** Opening Records supplied block **

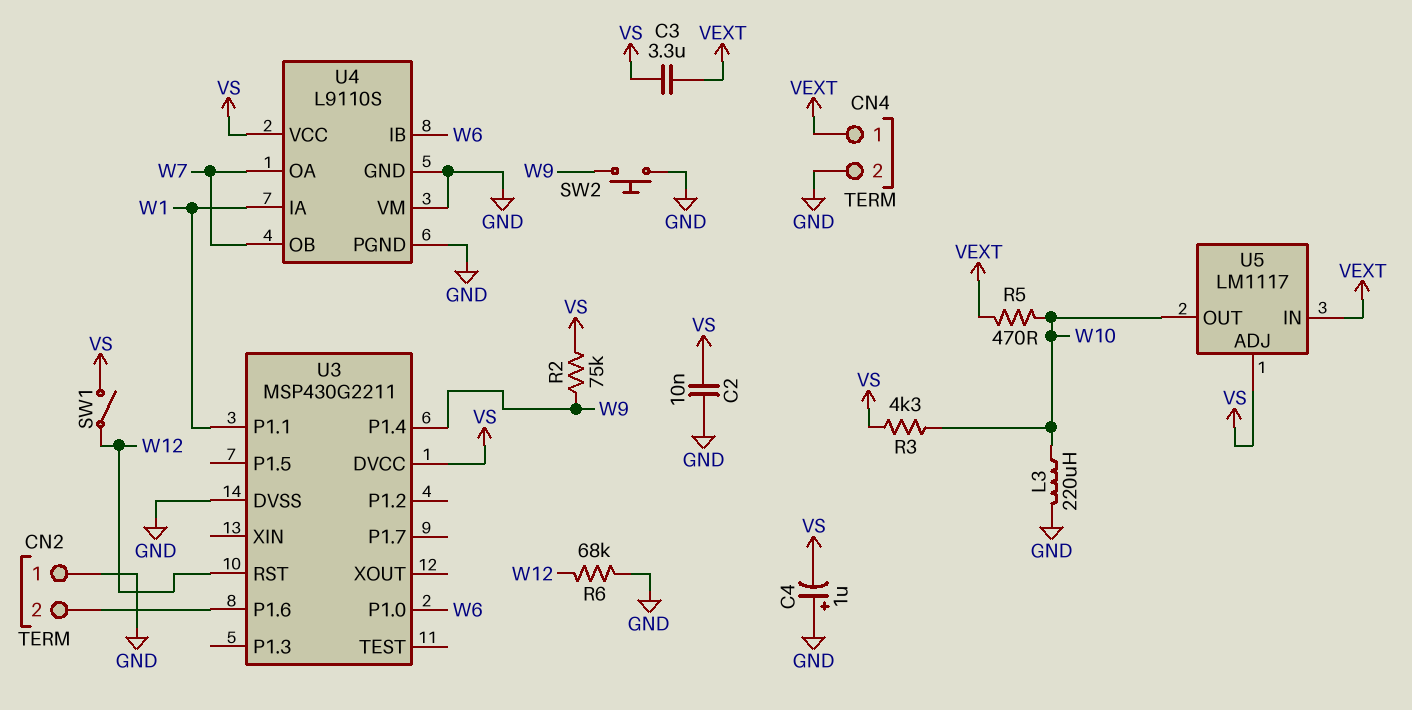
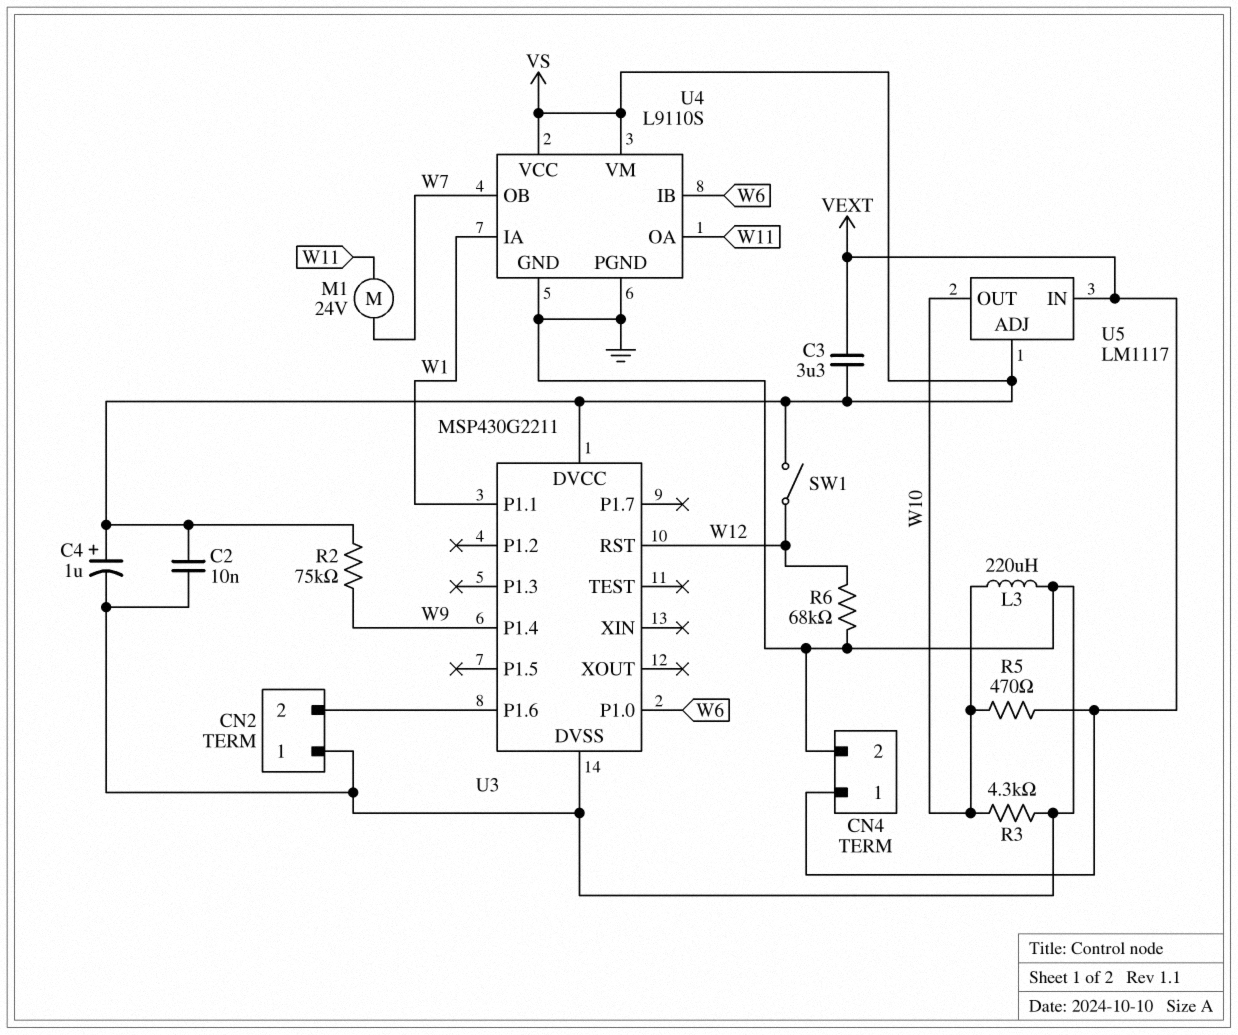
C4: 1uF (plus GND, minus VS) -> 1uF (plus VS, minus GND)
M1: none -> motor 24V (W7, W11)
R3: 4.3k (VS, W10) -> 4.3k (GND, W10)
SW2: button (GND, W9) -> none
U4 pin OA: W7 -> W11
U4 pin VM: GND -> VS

** Closing Records supplied block **
** Opening Records supplied block **

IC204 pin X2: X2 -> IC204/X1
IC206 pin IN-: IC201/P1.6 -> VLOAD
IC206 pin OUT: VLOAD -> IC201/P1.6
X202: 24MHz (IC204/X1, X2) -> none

** Closing Records supplied block **
** Opening Records supplied block **

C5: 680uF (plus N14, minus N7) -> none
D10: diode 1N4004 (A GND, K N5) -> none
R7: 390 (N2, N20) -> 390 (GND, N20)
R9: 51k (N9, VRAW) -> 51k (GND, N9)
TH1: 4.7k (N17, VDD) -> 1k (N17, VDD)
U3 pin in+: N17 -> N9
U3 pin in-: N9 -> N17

** Closing Records supplied block **

Please transcribe exactly the lines above from the line that has "C4: 1uF (plus" up to and including the line that has "U4 pin VM: GND -> VS"; no other line belongs in the answer.

Exercise result:
C4: 1uF (plus GND, minus VS) -> 1uF (plus VS, minus GND)
M1: none -> motor 24V (W7, W11)
R3: 4.3k (VS, W10) -> 4.3k (GND, W10)
SW2: button (GND, W9) -> none
U4 pin OA: W7 -> W11
U4 pin VM: GND -> VS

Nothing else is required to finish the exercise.